To do
Starting with the line containing "IR2 pin GND: 5V -> GND" and going on through the line containing "MIC2 pin GND: GND -> none", return the lines of the data below exactly, and only those.

START Data provided

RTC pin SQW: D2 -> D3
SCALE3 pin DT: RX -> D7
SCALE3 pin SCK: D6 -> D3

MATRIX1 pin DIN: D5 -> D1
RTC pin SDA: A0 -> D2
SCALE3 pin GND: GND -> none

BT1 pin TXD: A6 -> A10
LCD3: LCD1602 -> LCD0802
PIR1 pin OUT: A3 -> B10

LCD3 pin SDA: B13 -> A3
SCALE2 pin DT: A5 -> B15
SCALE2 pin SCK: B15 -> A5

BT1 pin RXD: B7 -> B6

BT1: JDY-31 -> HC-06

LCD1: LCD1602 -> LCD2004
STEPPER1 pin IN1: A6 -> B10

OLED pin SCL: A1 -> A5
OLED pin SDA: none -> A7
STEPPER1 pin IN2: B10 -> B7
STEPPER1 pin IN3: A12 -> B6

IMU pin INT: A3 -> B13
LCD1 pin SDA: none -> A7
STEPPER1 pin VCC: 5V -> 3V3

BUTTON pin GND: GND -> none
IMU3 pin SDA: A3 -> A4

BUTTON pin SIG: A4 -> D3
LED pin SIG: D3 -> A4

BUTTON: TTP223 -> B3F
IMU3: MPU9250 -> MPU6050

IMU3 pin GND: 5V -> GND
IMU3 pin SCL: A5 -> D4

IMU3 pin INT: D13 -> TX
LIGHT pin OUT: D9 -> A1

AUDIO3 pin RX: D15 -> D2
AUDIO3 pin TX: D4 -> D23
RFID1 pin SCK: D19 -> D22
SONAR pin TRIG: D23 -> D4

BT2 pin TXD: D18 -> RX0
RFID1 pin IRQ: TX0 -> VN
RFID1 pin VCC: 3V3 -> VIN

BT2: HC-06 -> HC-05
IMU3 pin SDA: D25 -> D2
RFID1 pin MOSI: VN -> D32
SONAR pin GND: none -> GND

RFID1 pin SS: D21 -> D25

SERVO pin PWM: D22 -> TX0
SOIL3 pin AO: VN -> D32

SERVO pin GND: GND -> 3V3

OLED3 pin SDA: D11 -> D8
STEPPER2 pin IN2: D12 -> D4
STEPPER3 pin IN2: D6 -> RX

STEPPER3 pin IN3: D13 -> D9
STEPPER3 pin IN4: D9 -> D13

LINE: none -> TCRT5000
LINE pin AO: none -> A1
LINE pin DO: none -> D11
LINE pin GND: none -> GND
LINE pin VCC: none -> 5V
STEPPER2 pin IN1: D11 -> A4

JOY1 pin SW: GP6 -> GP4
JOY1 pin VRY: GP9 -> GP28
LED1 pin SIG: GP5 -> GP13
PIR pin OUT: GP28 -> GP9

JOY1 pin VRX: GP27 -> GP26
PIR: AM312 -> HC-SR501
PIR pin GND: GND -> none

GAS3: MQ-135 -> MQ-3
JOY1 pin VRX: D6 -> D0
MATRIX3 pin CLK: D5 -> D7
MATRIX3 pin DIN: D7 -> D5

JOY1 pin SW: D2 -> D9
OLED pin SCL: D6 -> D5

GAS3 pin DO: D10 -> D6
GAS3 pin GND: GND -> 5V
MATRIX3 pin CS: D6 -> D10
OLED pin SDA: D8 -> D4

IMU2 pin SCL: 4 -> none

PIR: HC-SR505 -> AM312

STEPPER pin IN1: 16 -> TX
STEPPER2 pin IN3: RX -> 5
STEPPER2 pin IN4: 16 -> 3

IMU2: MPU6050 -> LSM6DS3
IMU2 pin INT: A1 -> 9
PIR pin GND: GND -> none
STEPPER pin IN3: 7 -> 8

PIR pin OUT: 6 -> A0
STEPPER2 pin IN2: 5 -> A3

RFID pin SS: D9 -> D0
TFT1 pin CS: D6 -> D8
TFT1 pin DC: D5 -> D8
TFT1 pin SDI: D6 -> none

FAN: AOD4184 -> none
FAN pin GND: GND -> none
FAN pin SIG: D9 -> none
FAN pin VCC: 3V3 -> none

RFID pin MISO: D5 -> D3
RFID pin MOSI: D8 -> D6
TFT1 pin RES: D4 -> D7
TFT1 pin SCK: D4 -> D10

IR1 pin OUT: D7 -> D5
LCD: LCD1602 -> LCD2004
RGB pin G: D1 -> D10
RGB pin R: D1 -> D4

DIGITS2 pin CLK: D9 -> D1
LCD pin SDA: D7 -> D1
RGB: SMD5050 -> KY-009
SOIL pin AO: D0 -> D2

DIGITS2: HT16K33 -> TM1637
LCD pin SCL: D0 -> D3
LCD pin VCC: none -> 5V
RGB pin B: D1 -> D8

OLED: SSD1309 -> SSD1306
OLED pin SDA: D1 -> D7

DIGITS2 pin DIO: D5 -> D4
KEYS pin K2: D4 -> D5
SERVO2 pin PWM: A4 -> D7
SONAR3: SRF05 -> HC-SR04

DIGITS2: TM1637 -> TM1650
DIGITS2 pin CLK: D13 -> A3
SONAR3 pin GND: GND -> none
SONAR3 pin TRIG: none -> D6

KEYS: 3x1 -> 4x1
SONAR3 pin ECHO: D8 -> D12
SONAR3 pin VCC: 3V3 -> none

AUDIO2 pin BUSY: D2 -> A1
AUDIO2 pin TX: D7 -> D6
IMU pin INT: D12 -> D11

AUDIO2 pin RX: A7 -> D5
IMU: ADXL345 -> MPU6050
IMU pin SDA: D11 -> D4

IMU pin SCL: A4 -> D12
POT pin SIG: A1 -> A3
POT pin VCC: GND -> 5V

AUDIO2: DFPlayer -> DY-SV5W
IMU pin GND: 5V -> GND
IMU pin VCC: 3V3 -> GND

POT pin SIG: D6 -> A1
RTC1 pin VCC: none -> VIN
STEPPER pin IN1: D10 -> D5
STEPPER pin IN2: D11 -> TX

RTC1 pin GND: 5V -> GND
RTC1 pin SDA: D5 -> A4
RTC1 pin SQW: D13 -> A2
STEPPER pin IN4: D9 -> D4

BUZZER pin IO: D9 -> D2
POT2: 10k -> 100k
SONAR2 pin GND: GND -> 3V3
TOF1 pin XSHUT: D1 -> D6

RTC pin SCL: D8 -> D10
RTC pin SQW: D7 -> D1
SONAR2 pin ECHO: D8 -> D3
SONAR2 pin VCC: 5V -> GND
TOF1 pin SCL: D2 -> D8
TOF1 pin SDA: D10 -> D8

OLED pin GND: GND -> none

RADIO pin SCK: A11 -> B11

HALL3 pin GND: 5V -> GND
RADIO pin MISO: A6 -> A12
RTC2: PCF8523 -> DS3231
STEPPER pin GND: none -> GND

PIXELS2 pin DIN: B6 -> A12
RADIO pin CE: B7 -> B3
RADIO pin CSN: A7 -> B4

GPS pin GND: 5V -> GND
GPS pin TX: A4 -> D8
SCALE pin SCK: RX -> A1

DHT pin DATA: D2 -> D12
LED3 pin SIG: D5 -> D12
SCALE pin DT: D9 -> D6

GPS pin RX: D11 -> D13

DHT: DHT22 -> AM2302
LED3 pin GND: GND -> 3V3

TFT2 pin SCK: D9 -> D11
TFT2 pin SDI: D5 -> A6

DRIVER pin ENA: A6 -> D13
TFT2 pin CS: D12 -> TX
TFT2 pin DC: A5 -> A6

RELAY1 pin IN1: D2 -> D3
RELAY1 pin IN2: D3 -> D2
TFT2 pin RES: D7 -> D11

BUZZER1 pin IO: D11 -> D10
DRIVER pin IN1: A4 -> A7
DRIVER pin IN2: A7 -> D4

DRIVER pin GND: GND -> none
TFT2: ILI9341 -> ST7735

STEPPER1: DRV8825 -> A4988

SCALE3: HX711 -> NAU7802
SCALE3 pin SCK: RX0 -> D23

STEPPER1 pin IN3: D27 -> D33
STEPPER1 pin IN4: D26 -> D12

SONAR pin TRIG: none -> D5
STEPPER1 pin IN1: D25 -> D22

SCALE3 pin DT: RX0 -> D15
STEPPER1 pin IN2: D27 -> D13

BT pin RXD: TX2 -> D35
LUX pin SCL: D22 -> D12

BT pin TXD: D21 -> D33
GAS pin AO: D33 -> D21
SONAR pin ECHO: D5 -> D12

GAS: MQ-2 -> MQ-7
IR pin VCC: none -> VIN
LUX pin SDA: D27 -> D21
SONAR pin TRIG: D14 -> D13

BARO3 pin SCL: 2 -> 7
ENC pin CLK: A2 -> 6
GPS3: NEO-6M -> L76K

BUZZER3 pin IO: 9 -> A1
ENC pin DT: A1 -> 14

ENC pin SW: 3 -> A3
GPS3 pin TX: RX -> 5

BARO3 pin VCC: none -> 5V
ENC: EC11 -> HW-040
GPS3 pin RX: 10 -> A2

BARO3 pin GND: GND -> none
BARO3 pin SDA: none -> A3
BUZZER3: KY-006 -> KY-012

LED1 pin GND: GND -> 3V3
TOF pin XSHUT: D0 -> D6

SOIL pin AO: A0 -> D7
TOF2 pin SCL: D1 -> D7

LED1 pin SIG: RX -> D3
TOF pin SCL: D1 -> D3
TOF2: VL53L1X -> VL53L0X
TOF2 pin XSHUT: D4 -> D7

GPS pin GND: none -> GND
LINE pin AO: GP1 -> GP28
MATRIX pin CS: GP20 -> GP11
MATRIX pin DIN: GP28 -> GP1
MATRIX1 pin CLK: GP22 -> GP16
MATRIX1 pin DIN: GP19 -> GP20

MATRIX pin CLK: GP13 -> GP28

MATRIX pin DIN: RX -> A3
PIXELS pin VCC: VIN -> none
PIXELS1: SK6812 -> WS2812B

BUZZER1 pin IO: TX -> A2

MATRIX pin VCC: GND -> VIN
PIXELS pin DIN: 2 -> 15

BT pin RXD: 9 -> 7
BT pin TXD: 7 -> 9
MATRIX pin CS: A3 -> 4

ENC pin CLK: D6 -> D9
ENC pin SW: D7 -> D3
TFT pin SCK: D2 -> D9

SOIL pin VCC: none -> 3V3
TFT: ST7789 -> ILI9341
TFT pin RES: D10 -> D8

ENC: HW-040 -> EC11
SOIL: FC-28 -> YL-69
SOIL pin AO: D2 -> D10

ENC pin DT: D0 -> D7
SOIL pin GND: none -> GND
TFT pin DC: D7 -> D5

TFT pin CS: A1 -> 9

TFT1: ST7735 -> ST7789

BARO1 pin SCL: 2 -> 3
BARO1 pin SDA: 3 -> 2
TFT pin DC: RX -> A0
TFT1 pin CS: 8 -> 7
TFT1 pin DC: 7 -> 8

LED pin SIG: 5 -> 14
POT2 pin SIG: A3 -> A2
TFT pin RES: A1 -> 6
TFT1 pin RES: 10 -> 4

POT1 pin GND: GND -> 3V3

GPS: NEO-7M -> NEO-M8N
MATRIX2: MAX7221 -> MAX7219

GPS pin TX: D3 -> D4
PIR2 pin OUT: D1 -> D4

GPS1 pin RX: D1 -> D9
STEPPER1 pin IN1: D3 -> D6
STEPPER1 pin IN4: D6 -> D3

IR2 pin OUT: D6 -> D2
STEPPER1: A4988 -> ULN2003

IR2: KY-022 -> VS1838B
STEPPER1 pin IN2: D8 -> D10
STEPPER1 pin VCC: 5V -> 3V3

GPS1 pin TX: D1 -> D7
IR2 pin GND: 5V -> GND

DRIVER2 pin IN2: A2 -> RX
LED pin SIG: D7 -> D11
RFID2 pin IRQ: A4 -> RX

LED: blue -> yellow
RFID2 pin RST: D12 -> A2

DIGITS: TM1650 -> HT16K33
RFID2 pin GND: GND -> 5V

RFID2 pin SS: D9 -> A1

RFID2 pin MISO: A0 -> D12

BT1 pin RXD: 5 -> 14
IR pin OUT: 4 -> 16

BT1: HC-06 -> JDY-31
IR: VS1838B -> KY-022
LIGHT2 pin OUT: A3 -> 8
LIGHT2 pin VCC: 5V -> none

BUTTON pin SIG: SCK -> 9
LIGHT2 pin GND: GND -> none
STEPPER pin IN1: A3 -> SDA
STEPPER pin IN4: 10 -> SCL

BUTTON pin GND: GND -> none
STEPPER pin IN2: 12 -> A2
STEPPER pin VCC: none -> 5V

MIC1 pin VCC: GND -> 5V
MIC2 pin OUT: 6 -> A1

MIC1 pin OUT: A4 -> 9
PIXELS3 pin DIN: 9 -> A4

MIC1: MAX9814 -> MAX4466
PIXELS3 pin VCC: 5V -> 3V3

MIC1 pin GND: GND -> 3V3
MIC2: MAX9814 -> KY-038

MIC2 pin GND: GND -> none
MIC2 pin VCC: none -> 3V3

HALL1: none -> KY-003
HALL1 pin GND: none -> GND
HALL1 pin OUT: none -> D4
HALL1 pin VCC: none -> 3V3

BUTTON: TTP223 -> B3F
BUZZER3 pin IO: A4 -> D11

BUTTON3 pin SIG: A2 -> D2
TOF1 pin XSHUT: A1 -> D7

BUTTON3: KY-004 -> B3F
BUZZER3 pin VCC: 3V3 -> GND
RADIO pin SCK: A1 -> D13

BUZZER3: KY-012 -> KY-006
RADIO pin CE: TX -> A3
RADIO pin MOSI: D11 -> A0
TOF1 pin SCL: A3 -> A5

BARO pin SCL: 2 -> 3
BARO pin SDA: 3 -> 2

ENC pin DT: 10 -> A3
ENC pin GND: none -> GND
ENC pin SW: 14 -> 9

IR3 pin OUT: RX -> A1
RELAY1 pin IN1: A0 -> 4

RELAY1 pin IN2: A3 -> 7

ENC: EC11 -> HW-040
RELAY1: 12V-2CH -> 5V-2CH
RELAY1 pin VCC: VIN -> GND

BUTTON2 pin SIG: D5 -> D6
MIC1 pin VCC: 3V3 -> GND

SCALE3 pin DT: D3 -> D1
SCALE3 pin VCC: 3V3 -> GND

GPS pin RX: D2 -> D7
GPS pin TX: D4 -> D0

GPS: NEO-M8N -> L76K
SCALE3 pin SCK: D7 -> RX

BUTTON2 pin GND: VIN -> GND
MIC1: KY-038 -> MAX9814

END Data provided

Final answer
IR2 pin GND: 5V -> GND

DRIVER2 pin IN2: A2 -> RX
LED pin SIG: D7 -> D11
RFID2 pin IRQ: A4 -> RX

LED: blue -> yellow
RFID2 pin RST: D12 -> A2

DIGITS: TM1650 -> HT16K33
RFID2 pin GND: GND -> 5V

RFID2 pin SS: D9 -> A1

RFID2 pin MISO: A0 -> D12

BT1 pin RXD: 5 -> 14
IR pin OUT: 4 -> 16

BT1: HC-06 -> JDY-31
IR: VS1838B -> KY-022
LIGHT2 pin OUT: A3 -> 8
LIGHT2 pin VCC: 5V -> none

BUTTON pin SIG: SCK -> 9
LIGHT2 pin GND: GND -> none
STEPPER pin IN1: A3 -> SDA
STEPPER pin IN4: 10 -> SCL

BUTTON pin GND: GND -> none
STEPPER pin IN2: 12 -> A2
STEPPER pin VCC: none -> 5V

MIC1 pin VCC: GND -> 5V
MIC2 pin OUT: 6 -> A1

MIC1 pin OUT: A4 -> 9
PIXELS3 pin DIN: 9 -> A4

MIC1: MAX9814 -> MAX4466
PIXELS3 pin VCC: 5V -> 3V3

MIC1 pin GND: GND -> 3V3
MIC2: MAX9814 -> KY-038

MIC2 pin GND: GND -> none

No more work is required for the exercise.